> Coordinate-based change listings
++++++++++++++++++++

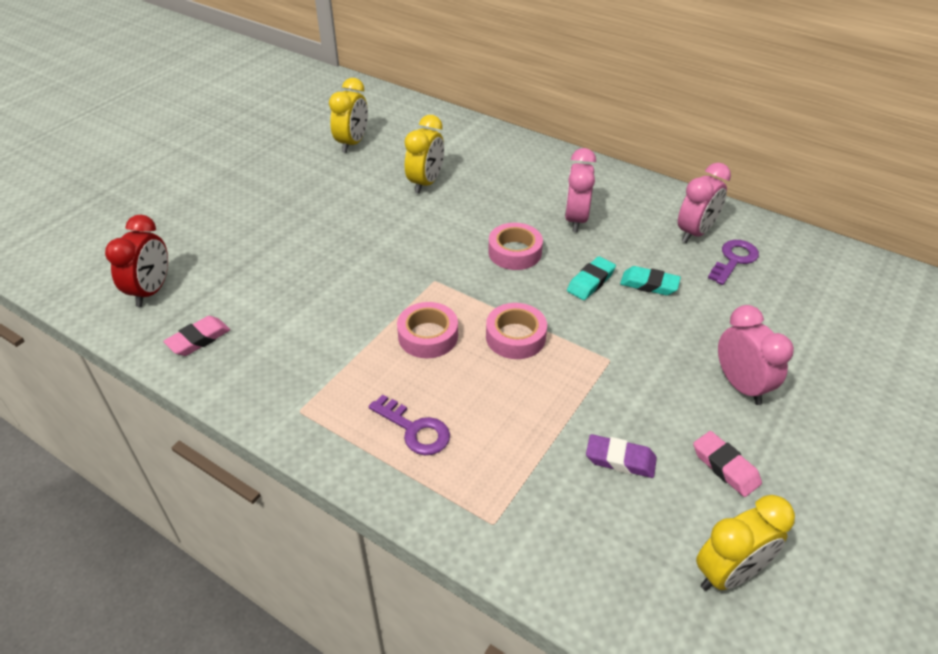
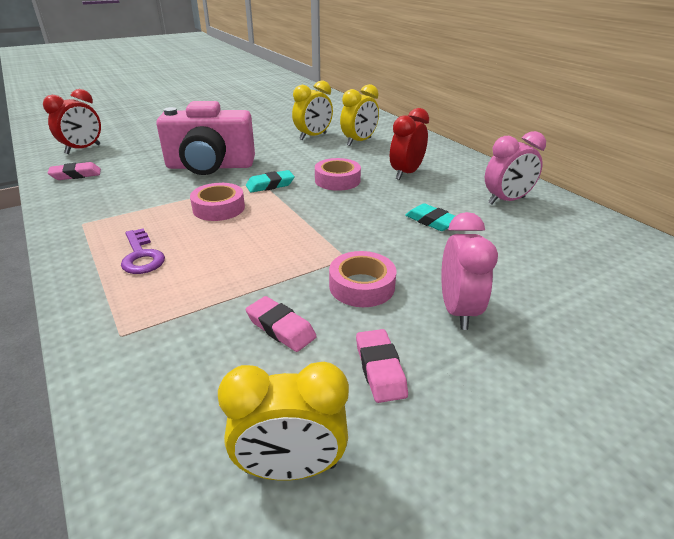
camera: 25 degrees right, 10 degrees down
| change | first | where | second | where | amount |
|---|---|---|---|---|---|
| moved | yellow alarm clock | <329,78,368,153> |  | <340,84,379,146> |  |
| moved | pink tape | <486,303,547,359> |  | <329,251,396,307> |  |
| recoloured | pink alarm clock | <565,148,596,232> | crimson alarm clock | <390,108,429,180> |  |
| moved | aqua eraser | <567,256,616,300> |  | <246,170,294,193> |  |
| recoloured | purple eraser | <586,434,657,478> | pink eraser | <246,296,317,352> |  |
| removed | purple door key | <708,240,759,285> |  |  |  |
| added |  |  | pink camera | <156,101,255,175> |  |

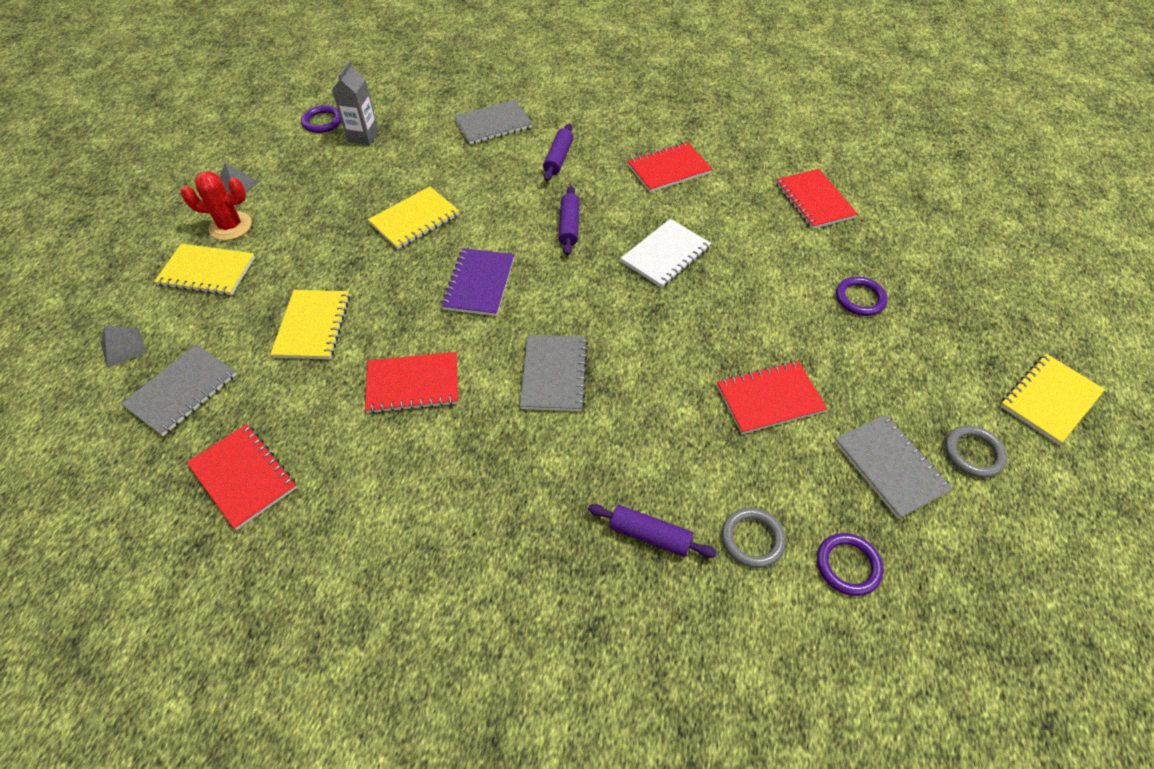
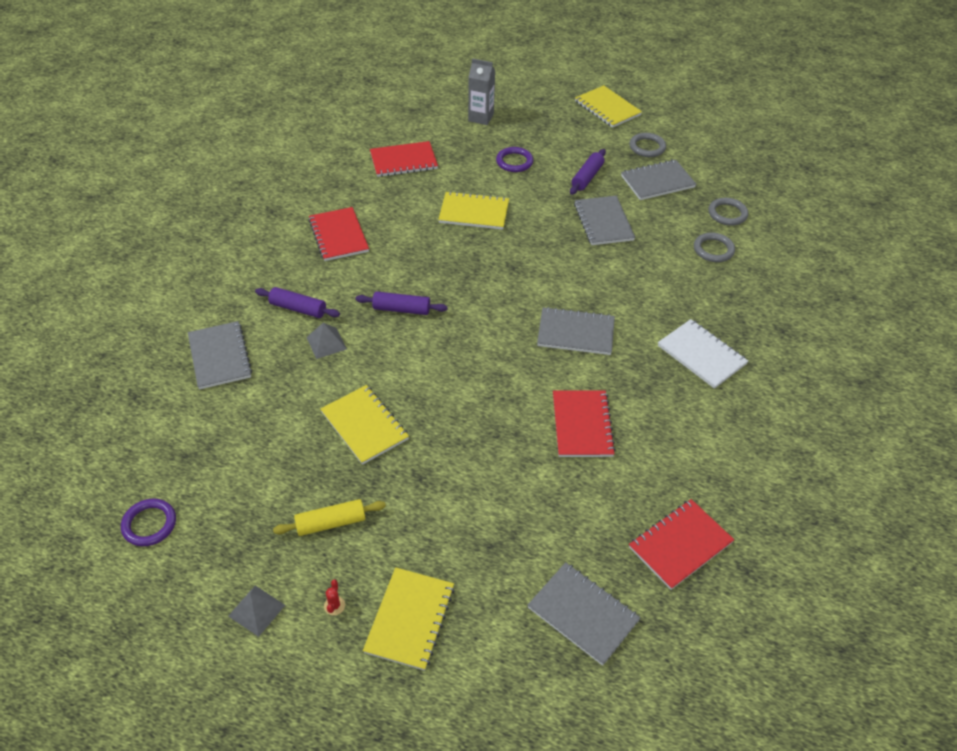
camera: 85 degrees left, 5 degrees down
| change | first | where | second | where | amount |
|---|---|---|---|---|---|
| moved | grey pyramid shape | <101,325,147,368> |  | <306,323,347,359> |  |
| resized | crimson saguaro cactus | <181,171,252,240> |  | <324,579,345,615> | x0.41 |
| moved | yellow exercise book | <270,290,350,359> |  | <438,191,509,230> |  |
| moved | grey milk carton | <332,61,379,145> |  | <468,58,496,125> |  |
| removed | purple exercise book | <441,248,515,316> |  |  |  |
| moved | purple pastry roller | <588,504,717,558> |  | <570,149,606,195> |  |
| moved | pure white exercise book | <621,219,711,288> |  | <658,319,748,389> |  |
| recoloured | crimson exercise book | <717,361,828,434> | grey exercise book | <574,196,635,245> |  |
| recoloured | purple hoop | <817,533,884,596> | grey hoop | <708,198,748,226> |  |
| added |  |  | yellow pastry roller | <273,499,386,536> |  |

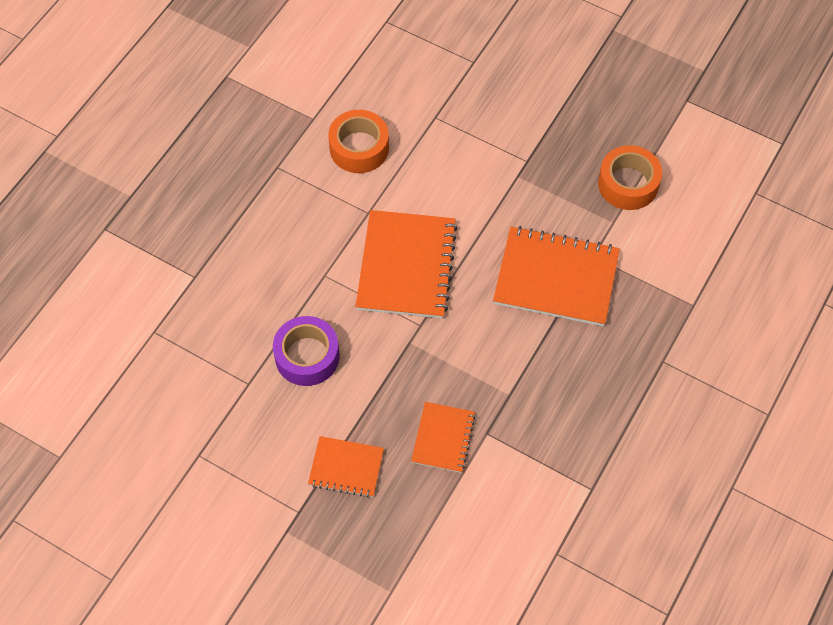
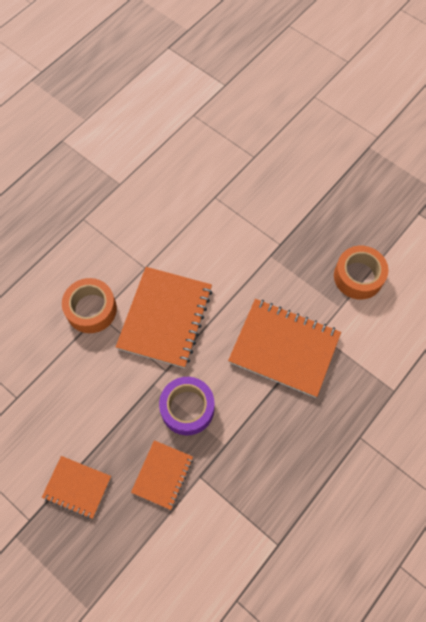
camera: 10 degrees right, 5 degrees up
| change | first | where | second | where | amount |
|---|---|---|---|---|---|
| moved | purple tape | <273,316,339,386> |  | <159,377,214,435> |  |
| moved | orange-coloured tape | <328,110,389,173> |  | <62,278,117,333> |  |

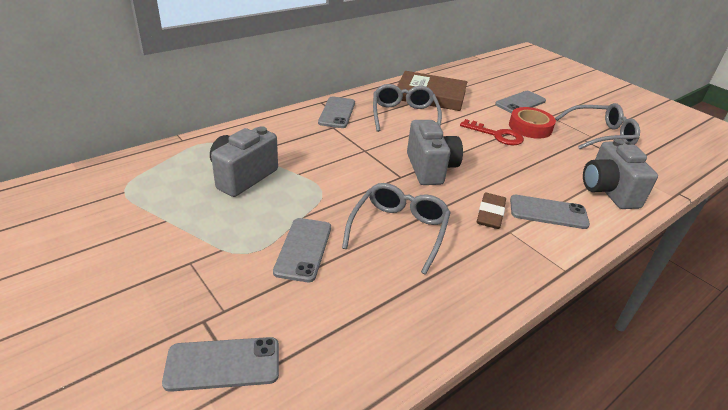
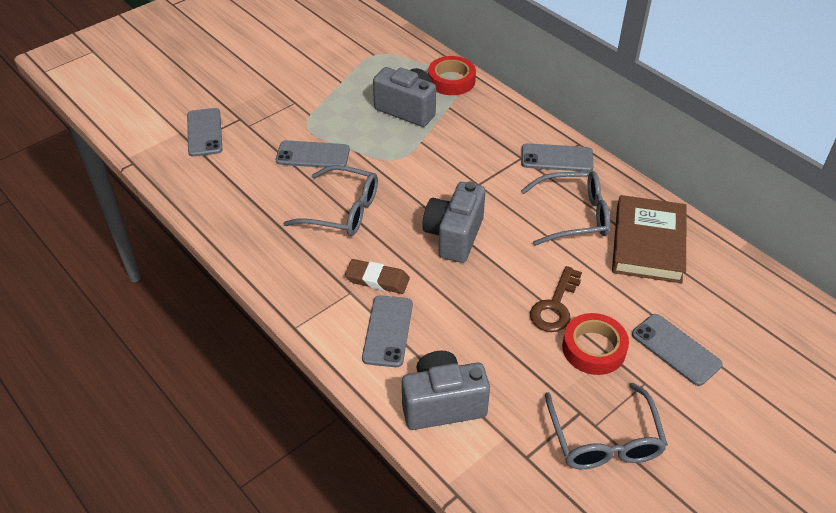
camera: 90 degrees right, 10 degrees up
| change | first | where | second | where | amount |
|---|---|---|---|---|---|
| turned | grey camera | <407,120,463,185> |  | <422,182,485,263> | 120 degrees clockwise |
| recoloured | crimson door key | <460,119,524,145> | dark brown door key | <530,266,582,332> |  |
| added |  |  | crimson tape | <428,56,476,95> |  |

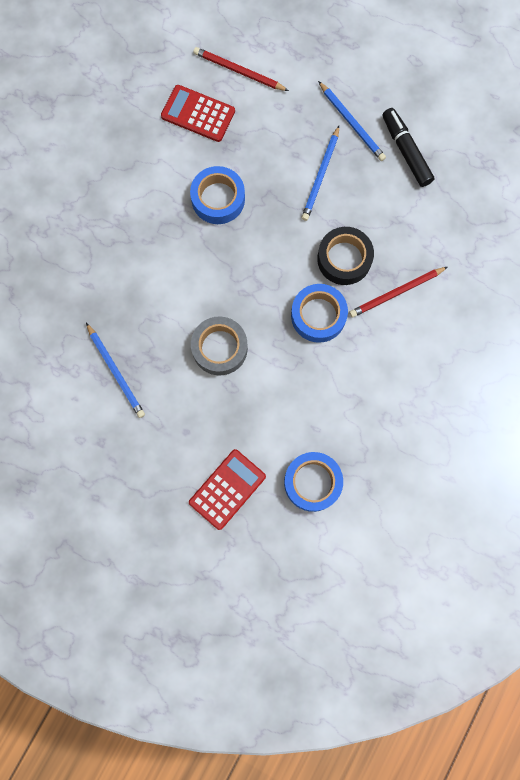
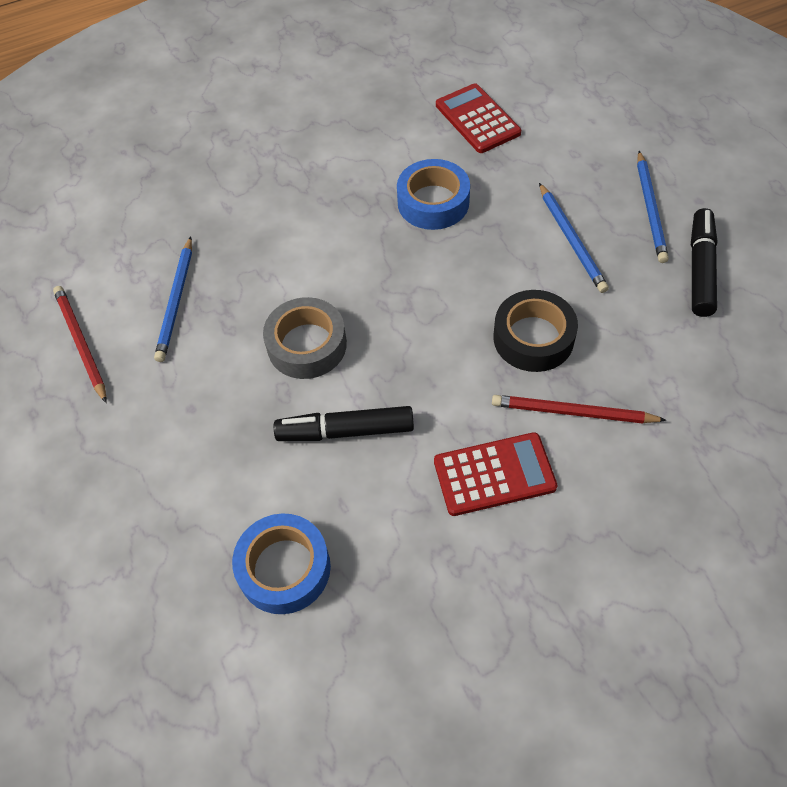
camera: 40 degrees right, 20 degrees down
| change | first | where | second | where | amount |
|---|---|---|---|---|---|
| moved | crimson calculator | <189,449,266,530> |  | <434,432,558,516> |  |
| moved | crimson lead pencil | <193,47,289,91> |  | <53,286,107,403> |  |
| removed | blue tape | <291,284,348,343> |  |  |  |
| turned | blue lead pencil | <301,126,339,221> |  | <539,183,609,293> | 75 degrees counterclockwise |
| added |  |  | black marker | <274,406,414,441> |  |

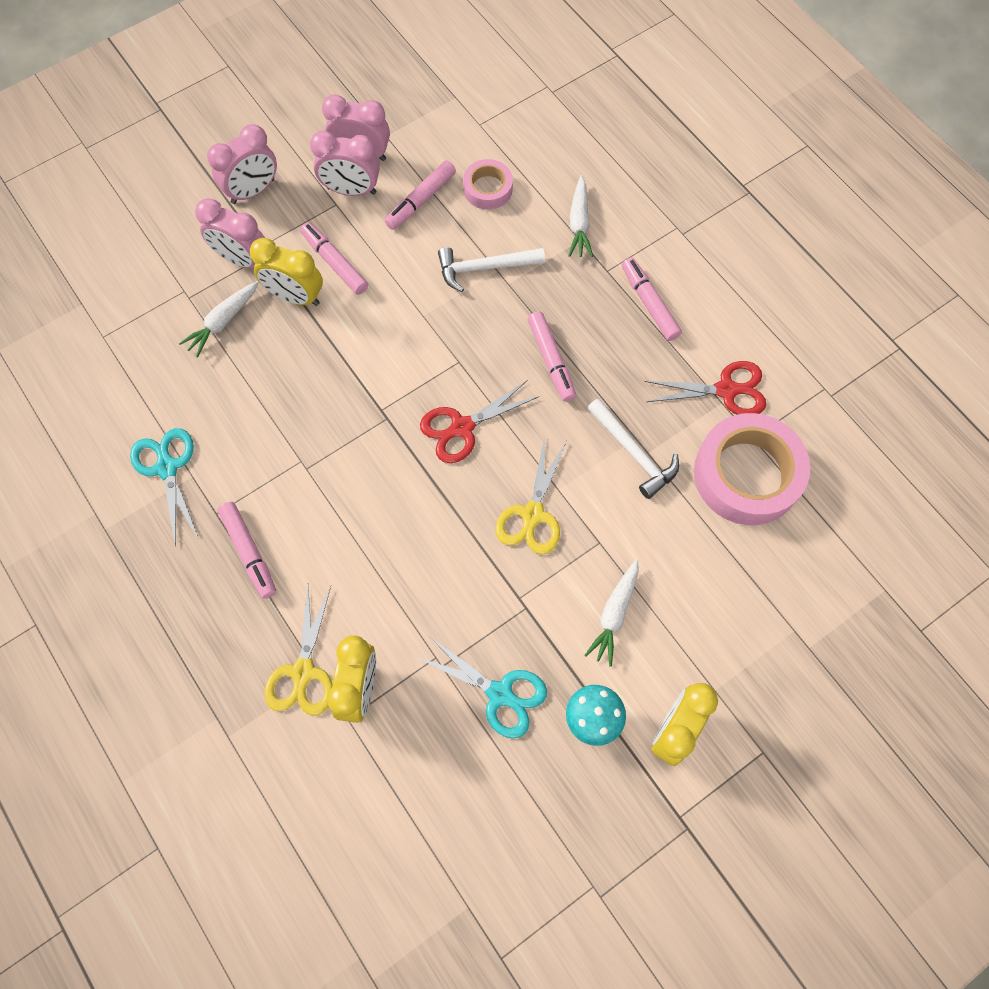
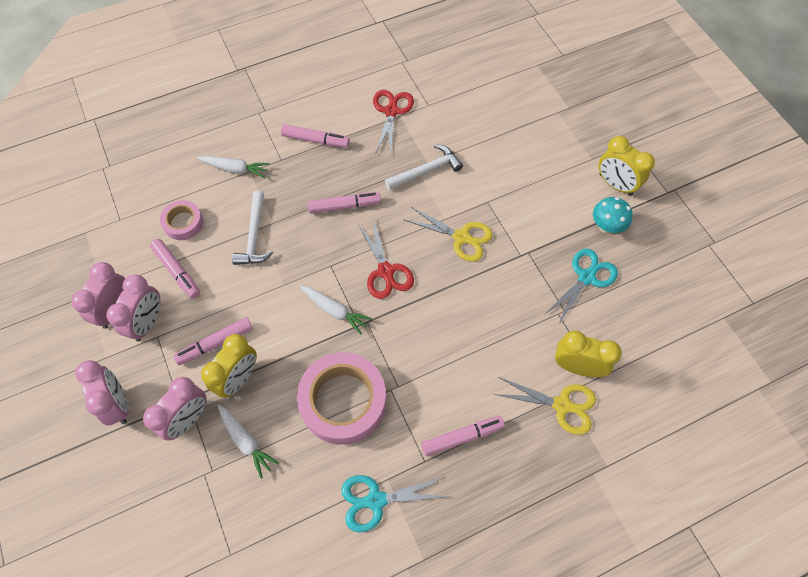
camera: 80 degrees left, 5 degrees down
| change | first | where | second | where | amount |
|---|---|---|---|---|---|
| moved | pure white root vegetable | <584,559,638,666> |  | <300,286,372,335> |  |
| turned | pink marker | <622,258,682,341> |  | <281,124,350,148> | 150 degrees counterclockwise |
| moved | pink tape | <694,413,810,525> |  | <297,352,386,445> |  |

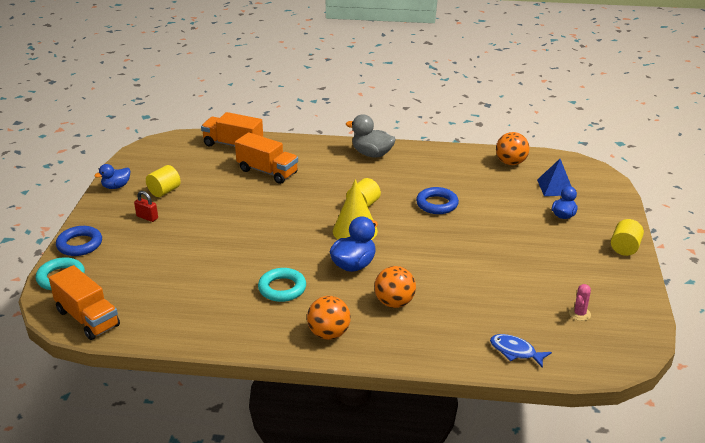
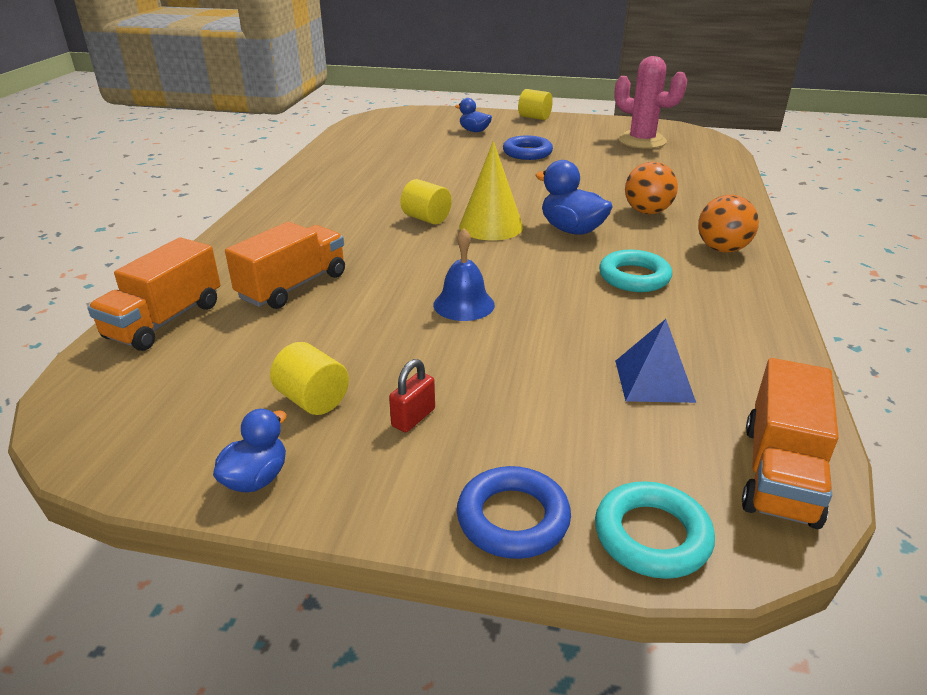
camera: 85 degrees left, 0 degrees up
| change | first | where | second | where | amount |
|---|---|---|---|---|---|
| turned | orange-coloured truck | <49,265,120,340> |  | <742,358,839,529> | 150 degrees clockwise |
| turned | blue duck | <94,164,131,189> |  | <213,409,286,492> | 120 degrees counterclockwise |
| removed | grey duck | <346,114,396,158> |  |  |  |
| moved | blue hoop | <416,187,459,214> |  | <503,136,553,160> |  |
| removed | blue fish | <490,334,552,368> |  |  |  |
| removed | orange-coloured sphere | <496,132,529,165> |  |  |  |
| moved | blue pyramid shape | <537,159,572,196> |  | <615,319,696,403> |  |
| resized | pink saguaro cactus | <569,284,591,321> |  | <614,56,687,149> | x2.30 |
| added |  |  | blue bell | <433,228,495,321> |  |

++++++++++++++++++++

> What needs to be done
The task calls for every line of the data to be returned exactly, without pictures.

> Result of this task
camera: 25 degrees right, 10 degrees down
| change | first | where | second | where | amount |
|---|---|---|---|---|---|
| moved | yellow alarm clock | <329,78,368,153> |  | <340,84,379,146> |  |
| moved | pink tape | <486,303,547,359> |  | <329,251,396,307> |  |
| recoloured | pink alarm clock | <565,148,596,232> | crimson alarm clock | <390,108,429,180> |  |
| moved | aqua eraser | <567,256,616,300> |  | <246,170,294,193> |  |
| recoloured | purple eraser | <586,434,657,478> | pink eraser | <246,296,317,352> |  |
| removed | purple door key | <708,240,759,285> |  |  |  |
| added |  |  | pink camera | <156,101,255,175> |  |

camera: 85 degrees left, 5 degrees down
| change | first | where | second | where | amount |
|---|---|---|---|---|---|
| moved | grey pyramid shape | <101,325,147,368> |  | <306,323,347,359> |  |
| resized | crimson saguaro cactus | <181,171,252,240> |  | <324,579,345,615> | x0.41 |
| moved | yellow exercise book | <270,290,350,359> |  | <438,191,509,230> |  |
| moved | grey milk carton | <332,61,379,145> |  | <468,58,496,125> |  |
| removed | purple exercise book | <441,248,515,316> |  |  |  |
| moved | purple pastry roller | <588,504,717,558> |  | <570,149,606,195> |  |
| moved | pure white exercise book | <621,219,711,288> |  | <658,319,748,389> |  |
| recoloured | crimson exercise book | <717,361,828,434> | grey exercise book | <574,196,635,245> |  |
| recoloured | purple hoop | <817,533,884,596> | grey hoop | <708,198,748,226> |  |
| added |  |  | yellow pastry roller | <273,499,386,536> |  |

camera: 10 degrees right, 5 degrees up
| change | first | where | second | where | amount |
|---|---|---|---|---|---|
| moved | purple tape | <273,316,339,386> |  | <159,377,214,435> |  |
| moved | orange-coloured tape | <328,110,389,173> |  | <62,278,117,333> |  |

camera: 90 degrees right, 10 degrees up
| change | first | where | second | where | amount |
|---|---|---|---|---|---|
| turned | grey camera | <407,120,463,185> |  | <422,182,485,263> | 120 degrees clockwise |
| recoloured | crimson door key | <460,119,524,145> | dark brown door key | <530,266,582,332> |  |
| added |  |  | crimson tape | <428,56,476,95> |  |

camera: 40 degrees right, 20 degrees down
| change | first | where | second | where | amount |
|---|---|---|---|---|---|
| moved | crimson calculator | <189,449,266,530> |  | <434,432,558,516> |  |
| moved | crimson lead pencil | <193,47,289,91> |  | <53,286,107,403> |  |
| removed | blue tape | <291,284,348,343> |  |  |  |
| turned | blue lead pencil | <301,126,339,221> |  | <539,183,609,293> | 75 degrees counterclockwise |
| added |  |  | black marker | <274,406,414,441> |  |

camera: 80 degrees left, 5 degrees down
| change | first | where | second | where | amount |
|---|---|---|---|---|---|
| moved | pure white root vegetable | <584,559,638,666> |  | <300,286,372,335> |  |
| turned | pink marker | <622,258,682,341> |  | <281,124,350,148> | 150 degrees counterclockwise |
| moved | pink tape | <694,413,810,525> |  | <297,352,386,445> |  |

camera: 85 degrees left, 0 degrees up
| change | first | where | second | where | amount |
|---|---|---|---|---|---|
| turned | orange-coloured truck | <49,265,120,340> |  | <742,358,839,529> | 150 degrees clockwise |
| turned | blue duck | <94,164,131,189> |  | <213,409,286,492> | 120 degrees counterclockwise |
| removed | grey duck | <346,114,396,158> |  |  |  |
| moved | blue hoop | <416,187,459,214> |  | <503,136,553,160> |  |
| removed | blue fish | <490,334,552,368> |  |  |  |
| removed | orange-coloured sphere | <496,132,529,165> |  |  |  |
| moved | blue pyramid shape | <537,159,572,196> |  | <615,319,696,403> |  |
| resized | pink saguaro cactus | <569,284,591,321> |  | <614,56,687,149> | x2.30 |
| added |  |  | blue bell | <433,228,495,321> |  |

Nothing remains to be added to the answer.